[[ AVAILABLE DATA open ]]

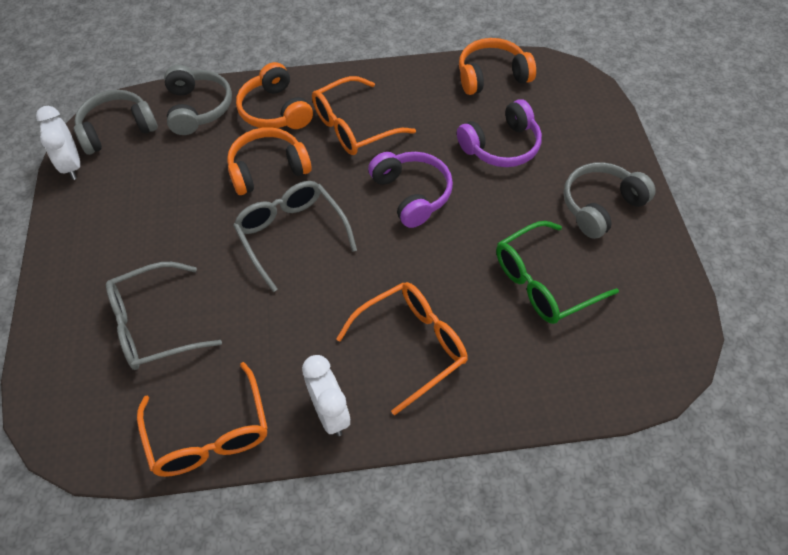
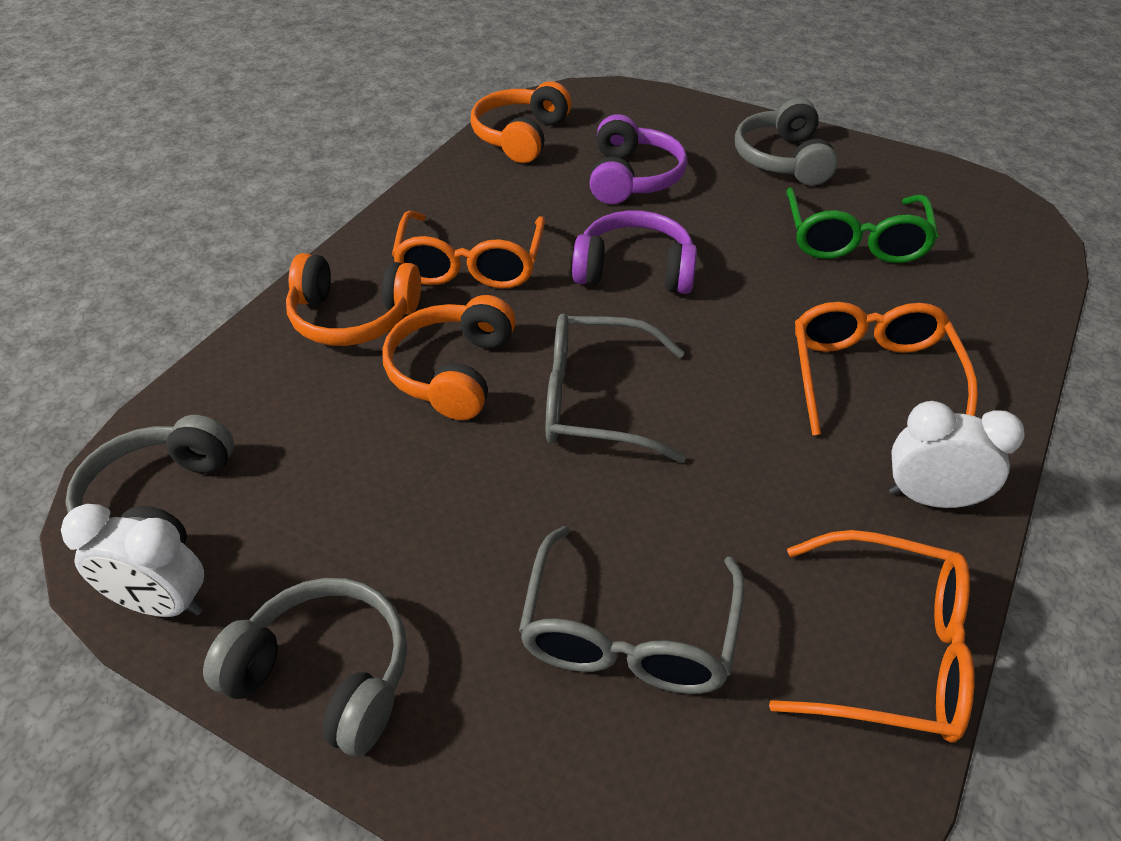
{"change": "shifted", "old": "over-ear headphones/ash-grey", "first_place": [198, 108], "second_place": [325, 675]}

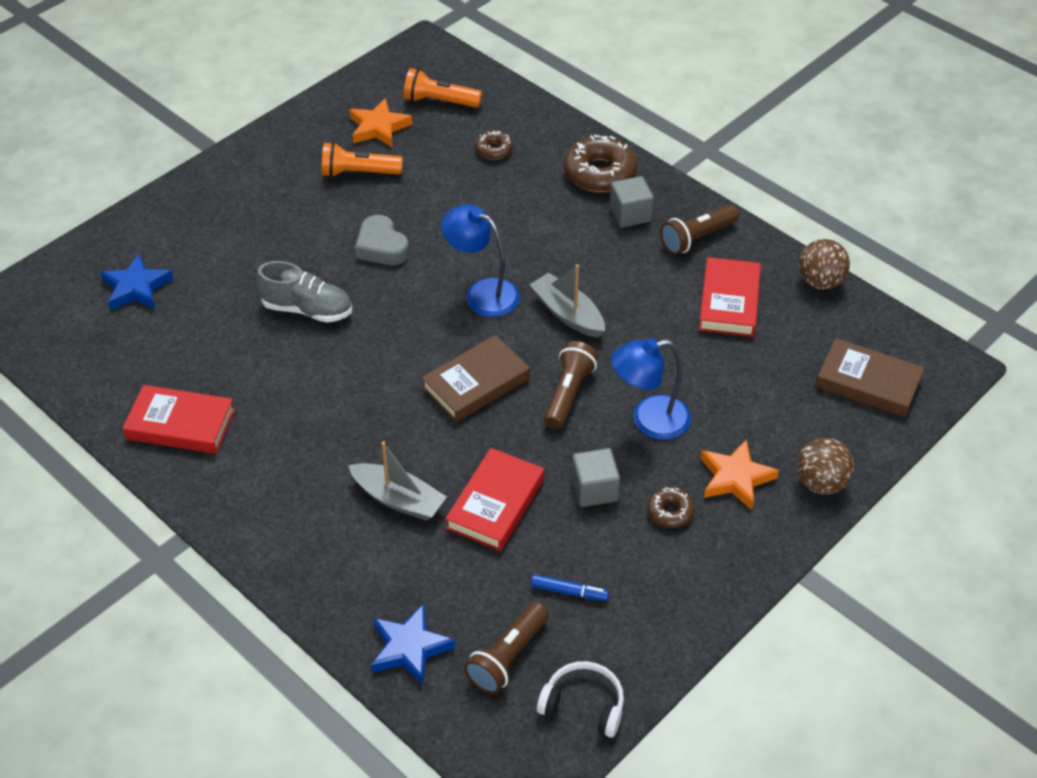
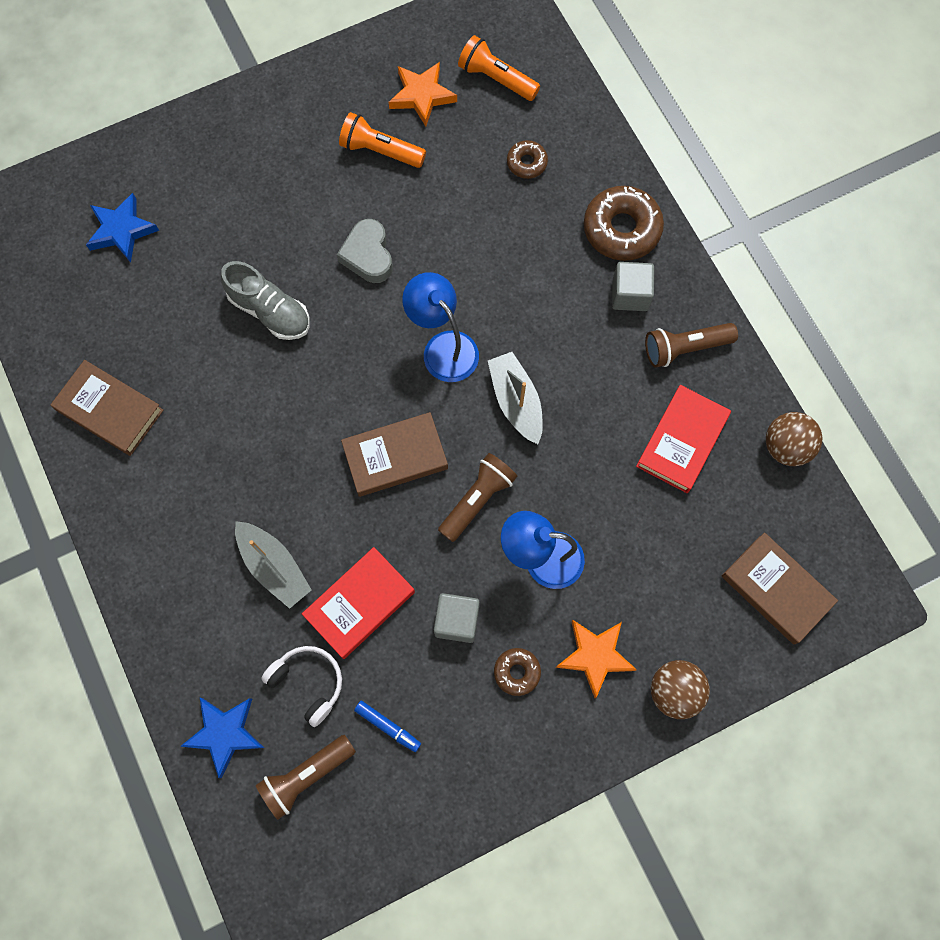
{"change": "shifted", "old": "over-ear headphones/snow-white", "first_place": [583, 705], "second_place": [308, 683]}
{"change": "repainted", "old": "book/scarlet", "new": "book/russet", "first_place": [180, 424], "second_place": [110, 410]}

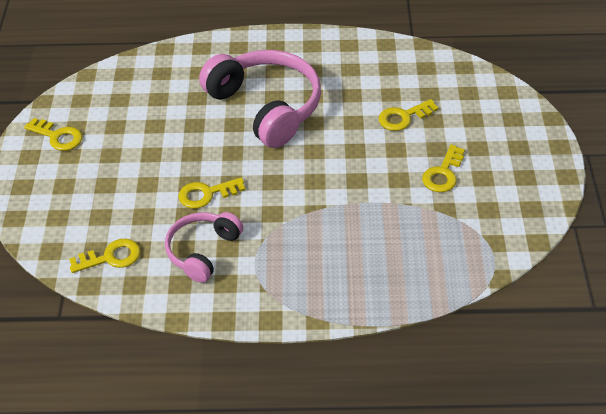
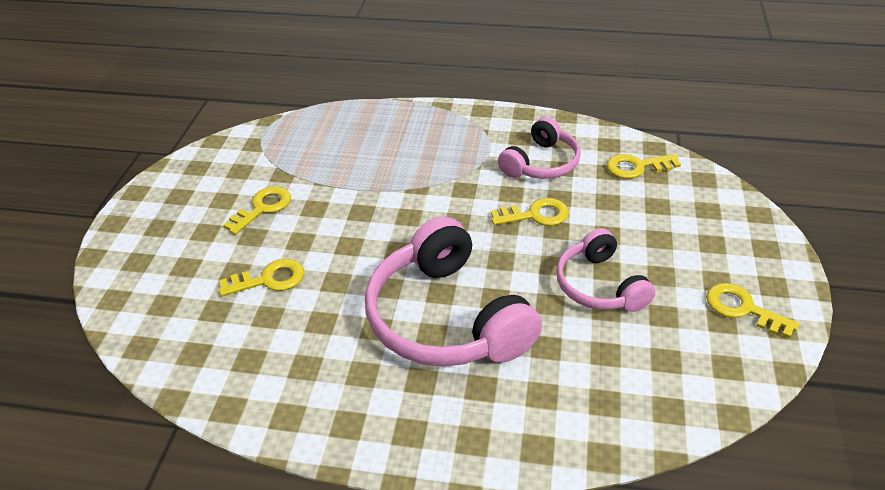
{"change": "new", "new": "over-ear headphones/rosy", "second_place": [599, 285]}

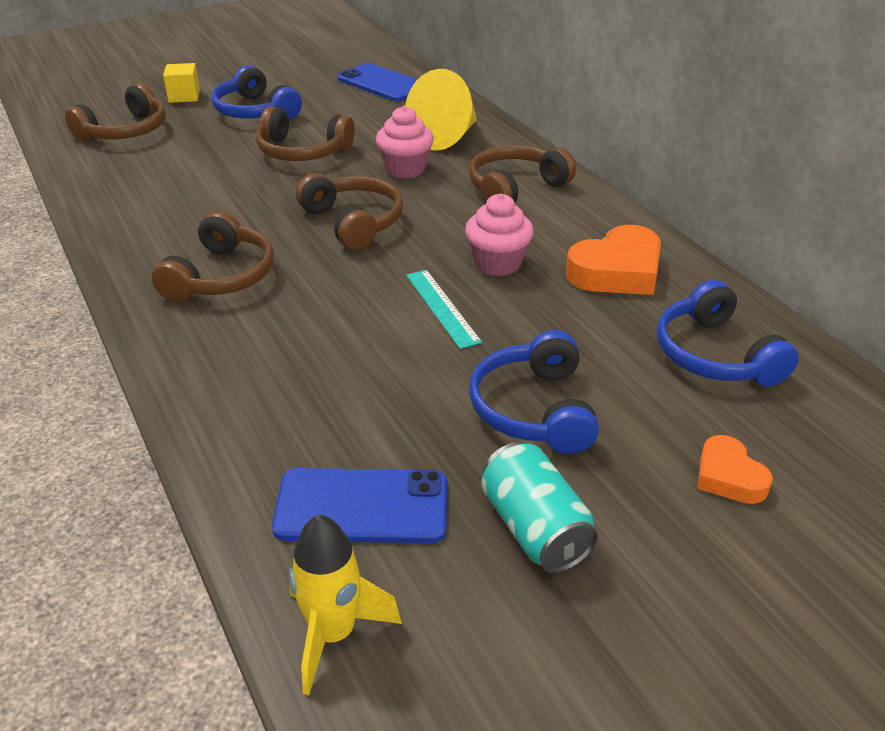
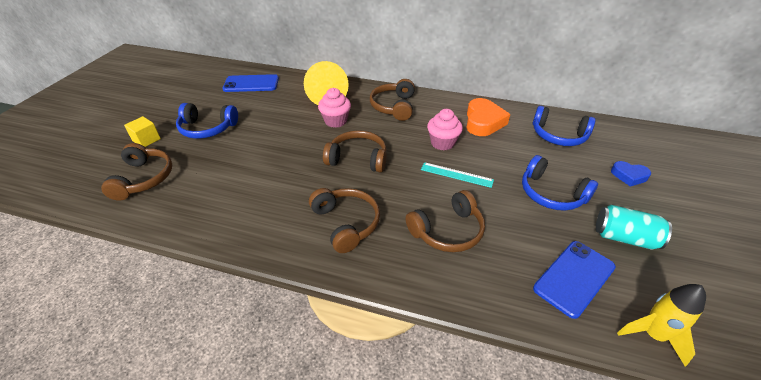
{"change": "shifted", "old": "over-ear headphones/russet", "first_place": [302, 151], "second_place": [447, 231]}
{"change": "repainted", "old": "heart/bright orange", "new": "heart/blue", "first_place": [728, 477], "second_place": [629, 176]}

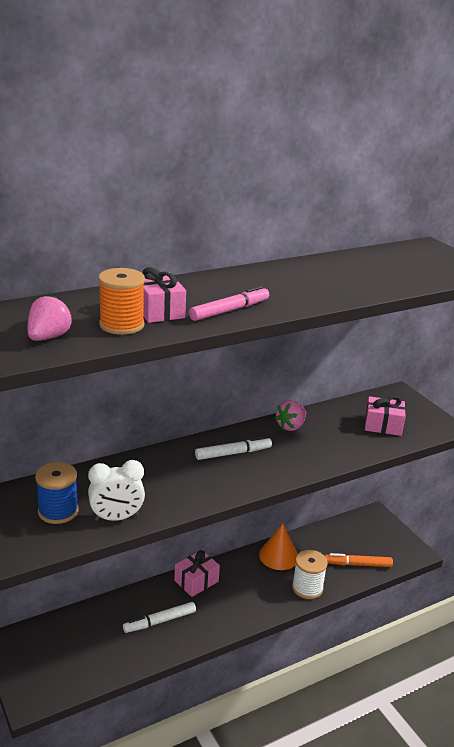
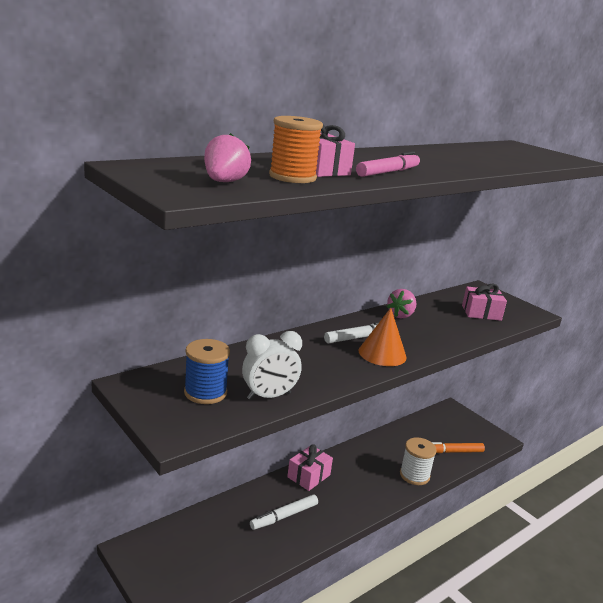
{"change": "shifted", "old": "cone/bright orange", "first_place": [278, 556], "second_place": [382, 353]}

[[ AVAILABLE DATA closed ]]

> _WHAT YOU WILL DO_
Copy out the entries verbatim and leave the images out.

> _COMPLETED EXERCISE_
{"change": "shifted", "old": "over-ear headphones/ash-grey", "first_place": [198, 108], "second_place": [325, 675]}

{"change": "shifted", "old": "over-ear headphones/snow-white", "first_place": [583, 705], "second_place": [308, 683]}
{"change": "repainted", "old": "book/scarlet", "new": "book/russet", "first_place": [180, 424], "second_place": [110, 410]}

{"change": "new", "new": "over-ear headphones/rosy", "second_place": [599, 285]}

{"change": "shifted", "old": "over-ear headphones/russet", "first_place": [302, 151], "second_place": [447, 231]}
{"change": "repainted", "old": "heart/bright orange", "new": "heart/blue", "first_place": [728, 477], "second_place": [629, 176]}

{"change": "shifted", "old": "cone/bright orange", "first_place": [278, 556], "second_place": [382, 353]}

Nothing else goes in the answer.